__REQUIREMENT__:
Read the lines below, and copy any that contain the string "diode".

__DATA PROVIDED__:
Segment Open

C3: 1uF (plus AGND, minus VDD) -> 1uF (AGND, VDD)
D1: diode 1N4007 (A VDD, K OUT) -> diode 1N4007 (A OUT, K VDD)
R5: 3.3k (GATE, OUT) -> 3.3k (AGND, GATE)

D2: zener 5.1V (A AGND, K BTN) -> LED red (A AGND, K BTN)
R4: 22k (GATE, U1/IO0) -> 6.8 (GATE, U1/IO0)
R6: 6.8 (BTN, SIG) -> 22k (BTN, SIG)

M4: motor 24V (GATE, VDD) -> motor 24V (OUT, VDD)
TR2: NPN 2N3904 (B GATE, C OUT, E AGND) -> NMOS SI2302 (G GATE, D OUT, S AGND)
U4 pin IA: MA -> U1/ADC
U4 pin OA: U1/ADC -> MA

Segment Closed
Segment Open

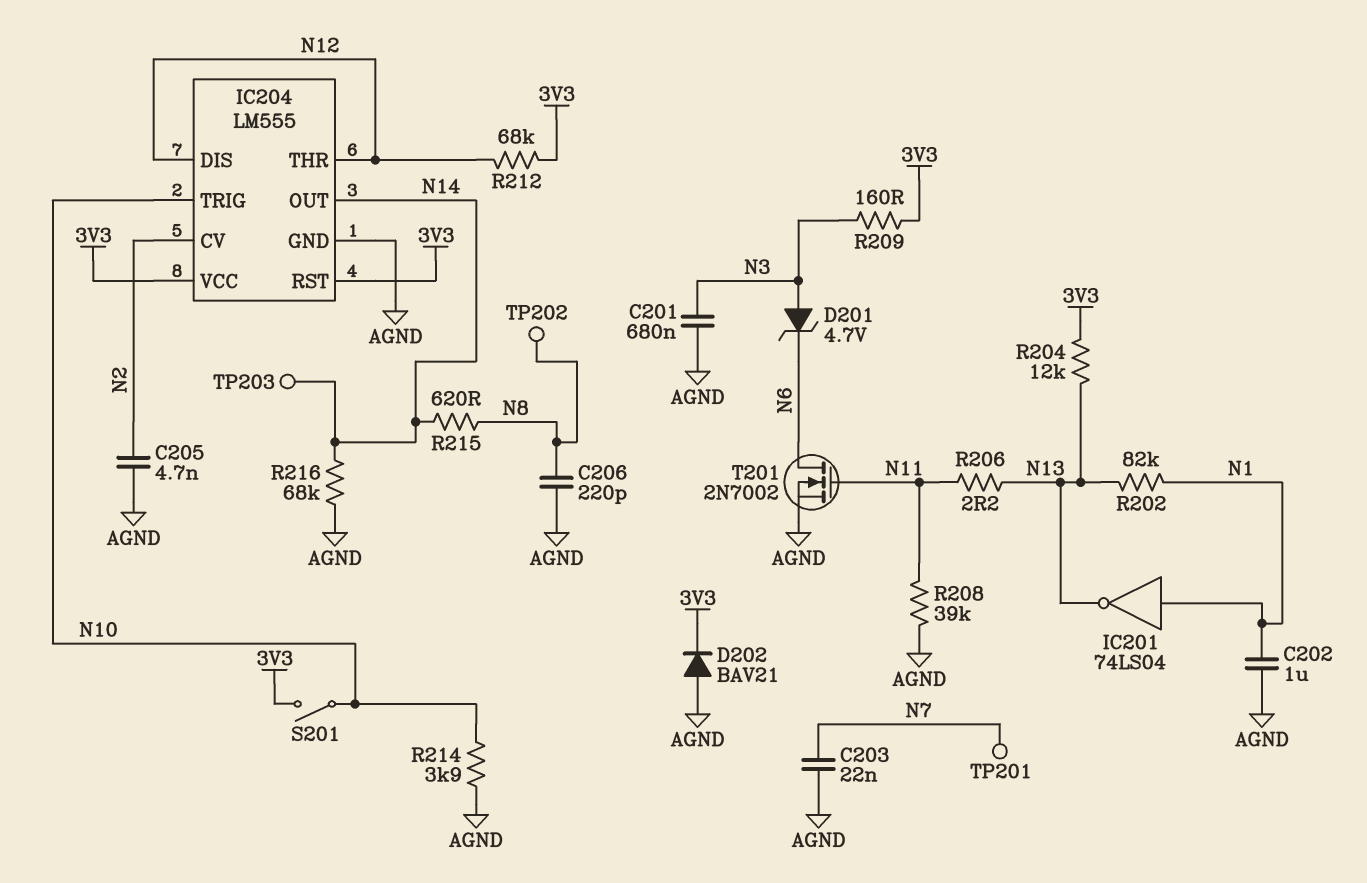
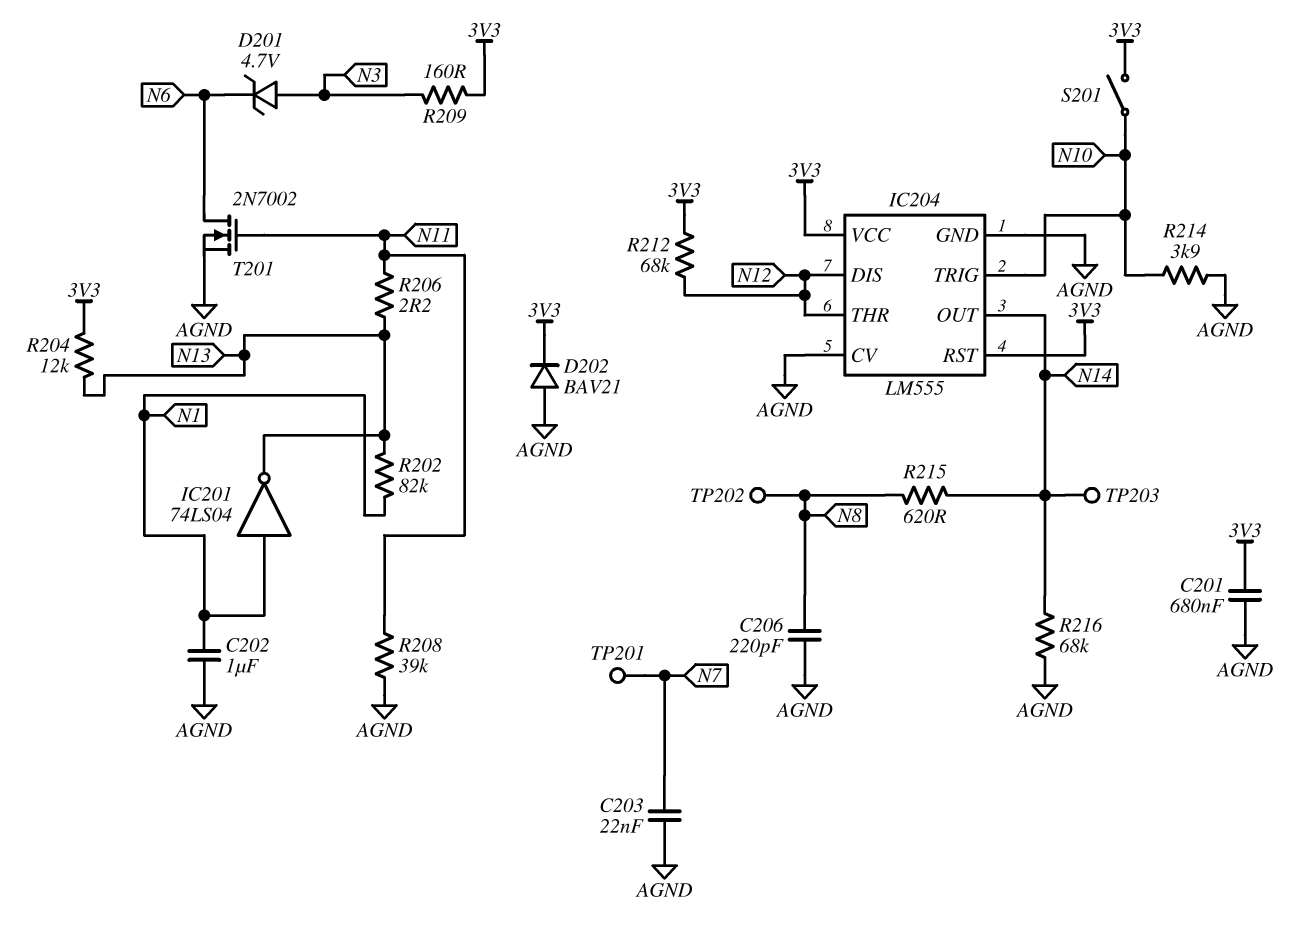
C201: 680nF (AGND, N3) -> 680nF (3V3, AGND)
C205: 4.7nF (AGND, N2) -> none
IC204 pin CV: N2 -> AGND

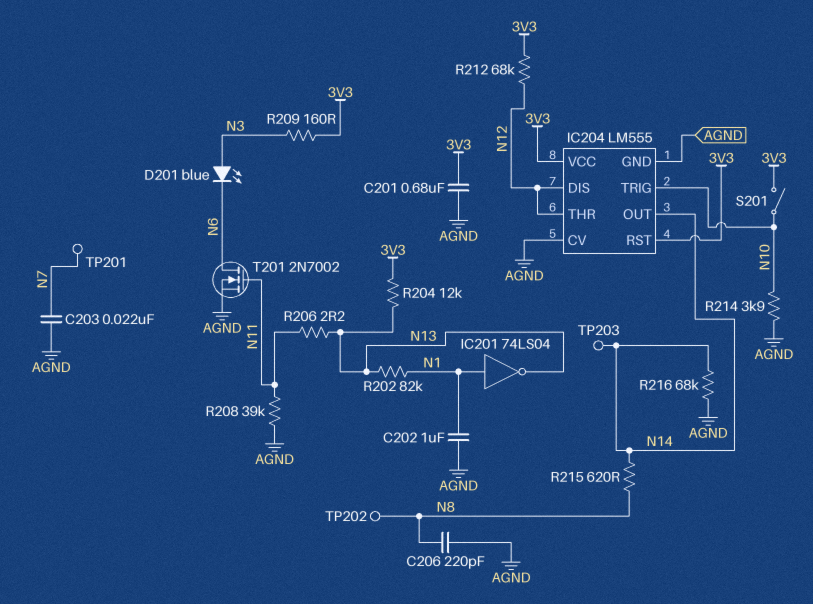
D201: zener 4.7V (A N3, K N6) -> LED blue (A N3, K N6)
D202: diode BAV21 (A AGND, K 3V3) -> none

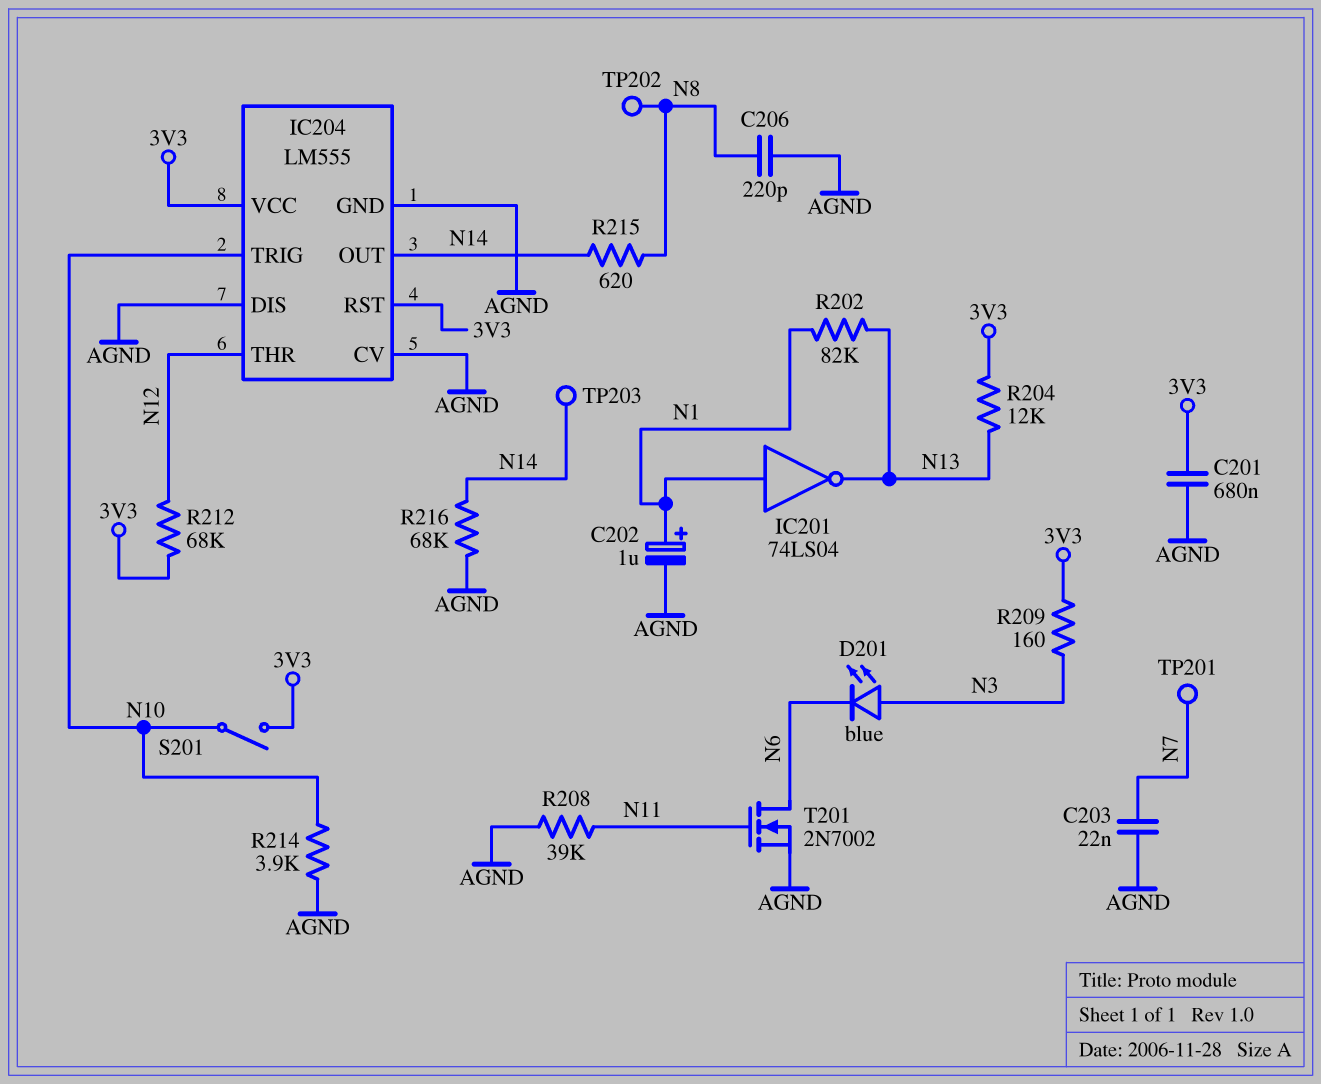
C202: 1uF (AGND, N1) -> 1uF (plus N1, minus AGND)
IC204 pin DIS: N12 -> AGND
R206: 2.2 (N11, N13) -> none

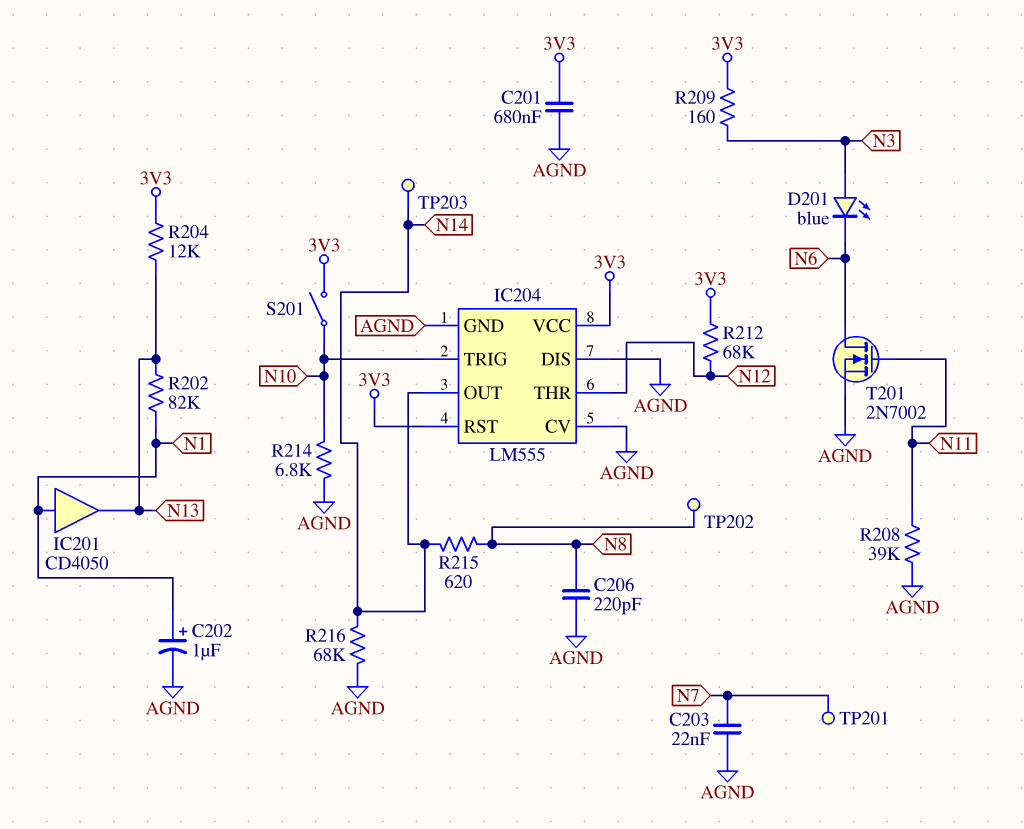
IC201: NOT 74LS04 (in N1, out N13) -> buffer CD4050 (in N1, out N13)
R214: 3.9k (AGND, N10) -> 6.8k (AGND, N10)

Segment Closed

__ANSWER SPACE__:
D1: diode 1N4007 (A VDD, K OUT) -> diode 1N4007 (A OUT, K VDD)
D202: diode BAV21 (A AGND, K 3V3) -> none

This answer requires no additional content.